> **Your task**
Starting at the top of the records, output every line through the one that contains "black line at (538, 855): moved 9 px left", keeping each exactly as it appears.
++++++++++
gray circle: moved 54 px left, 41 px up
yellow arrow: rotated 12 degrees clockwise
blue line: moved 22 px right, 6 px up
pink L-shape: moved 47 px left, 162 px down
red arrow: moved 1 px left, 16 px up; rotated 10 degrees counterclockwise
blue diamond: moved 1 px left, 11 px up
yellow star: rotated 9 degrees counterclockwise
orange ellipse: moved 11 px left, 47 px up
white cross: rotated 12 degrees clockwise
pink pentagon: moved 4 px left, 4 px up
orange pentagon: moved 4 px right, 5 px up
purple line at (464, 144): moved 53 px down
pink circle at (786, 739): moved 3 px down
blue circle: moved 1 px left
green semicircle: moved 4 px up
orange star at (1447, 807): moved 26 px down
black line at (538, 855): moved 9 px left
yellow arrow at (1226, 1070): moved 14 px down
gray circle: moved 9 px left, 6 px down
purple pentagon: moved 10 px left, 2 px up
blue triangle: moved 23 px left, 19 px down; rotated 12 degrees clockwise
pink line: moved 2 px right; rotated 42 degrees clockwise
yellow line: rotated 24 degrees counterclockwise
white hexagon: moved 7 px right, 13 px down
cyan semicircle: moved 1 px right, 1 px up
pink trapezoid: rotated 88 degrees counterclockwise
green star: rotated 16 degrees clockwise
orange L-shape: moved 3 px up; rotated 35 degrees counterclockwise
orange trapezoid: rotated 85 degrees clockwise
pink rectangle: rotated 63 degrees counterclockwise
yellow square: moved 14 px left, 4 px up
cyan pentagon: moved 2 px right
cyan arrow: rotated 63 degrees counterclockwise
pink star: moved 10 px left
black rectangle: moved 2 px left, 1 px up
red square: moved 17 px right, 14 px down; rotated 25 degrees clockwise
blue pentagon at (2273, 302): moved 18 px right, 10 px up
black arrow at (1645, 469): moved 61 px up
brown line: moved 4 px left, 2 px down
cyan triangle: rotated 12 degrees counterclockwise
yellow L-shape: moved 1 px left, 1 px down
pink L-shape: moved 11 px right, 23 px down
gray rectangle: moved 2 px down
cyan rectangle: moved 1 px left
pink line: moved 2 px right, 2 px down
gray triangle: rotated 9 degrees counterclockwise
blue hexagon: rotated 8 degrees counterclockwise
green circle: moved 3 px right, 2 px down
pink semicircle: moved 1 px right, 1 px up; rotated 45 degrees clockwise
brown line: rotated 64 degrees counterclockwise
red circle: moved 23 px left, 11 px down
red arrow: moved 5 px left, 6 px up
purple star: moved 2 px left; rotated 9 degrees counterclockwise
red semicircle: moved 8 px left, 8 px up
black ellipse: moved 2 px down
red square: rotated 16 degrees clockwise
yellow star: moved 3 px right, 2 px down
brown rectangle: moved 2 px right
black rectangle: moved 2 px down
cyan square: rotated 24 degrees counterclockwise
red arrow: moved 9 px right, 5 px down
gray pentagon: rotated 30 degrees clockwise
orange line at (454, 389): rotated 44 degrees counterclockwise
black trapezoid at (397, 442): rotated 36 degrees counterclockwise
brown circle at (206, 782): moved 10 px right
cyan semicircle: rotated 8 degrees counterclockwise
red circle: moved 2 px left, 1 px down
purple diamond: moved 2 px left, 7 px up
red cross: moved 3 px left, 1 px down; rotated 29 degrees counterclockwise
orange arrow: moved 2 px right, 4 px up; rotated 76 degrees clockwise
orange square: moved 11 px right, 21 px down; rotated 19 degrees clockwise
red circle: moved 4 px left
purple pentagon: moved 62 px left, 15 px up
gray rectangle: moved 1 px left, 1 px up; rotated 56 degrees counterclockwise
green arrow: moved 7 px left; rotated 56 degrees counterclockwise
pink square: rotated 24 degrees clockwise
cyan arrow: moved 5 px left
++++++++++
> **Result for this task**
gray circle: moved 54 px left, 41 px up
yellow arrow: rotated 12 degrees clockwise
blue line: moved 22 px right, 6 px up
pink L-shape: moved 47 px left, 162 px down
red arrow: moved 1 px left, 16 px up; rotated 10 degrees counterclockwise
blue diamond: moved 1 px left, 11 px up
yellow star: rotated 9 degrees counterclockwise
orange ellipse: moved 11 px left, 47 px up
white cross: rotated 12 degrees clockwise
pink pentagon: moved 4 px left, 4 px up
orange pentagon: moved 4 px right, 5 px up
purple line at (464, 144): moved 53 px down
pink circle at (786, 739): moved 3 px down
blue circle: moved 1 px left
green semicircle: moved 4 px up
orange star at (1447, 807): moved 26 px down
black line at (538, 855): moved 9 px left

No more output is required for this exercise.